Start of The data
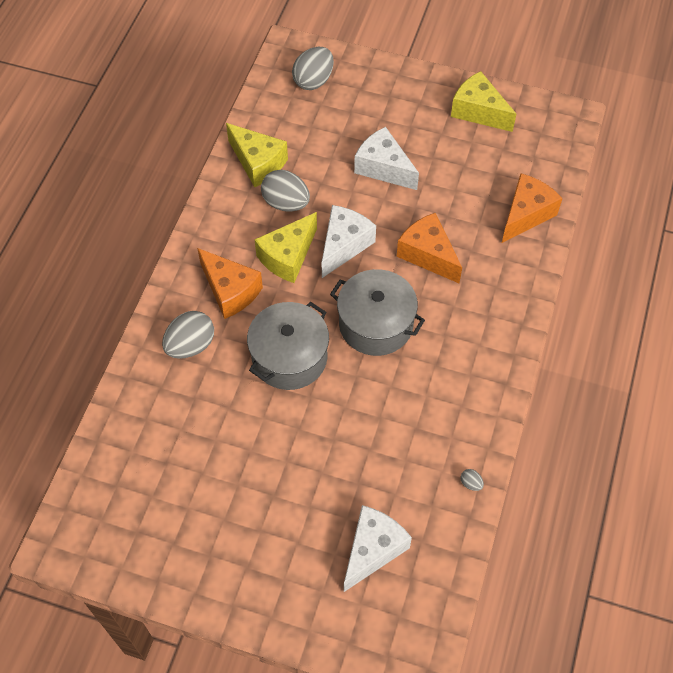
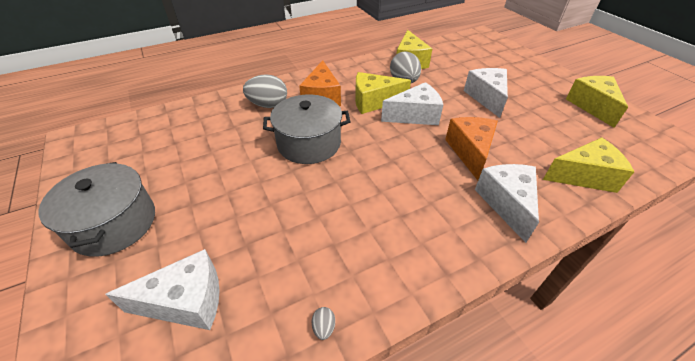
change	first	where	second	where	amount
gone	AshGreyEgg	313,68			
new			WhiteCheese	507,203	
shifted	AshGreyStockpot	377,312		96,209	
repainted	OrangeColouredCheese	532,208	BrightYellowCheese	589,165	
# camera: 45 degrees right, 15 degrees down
End of The data
◆ Your task
This exercise needs every entry retyped exactly, with the pictures removed.

◆ Answer space
change	first	where	second	where	amount
gone	AshGreyEgg	313,68			
new			WhiteCheese	507,203	
shifted	AshGreyStockpot	377,312		96,209	
repainted	OrangeColouredCheese	532,208	BrightYellowCheese	589,165	
# camera: 45 degrees right, 15 degrees down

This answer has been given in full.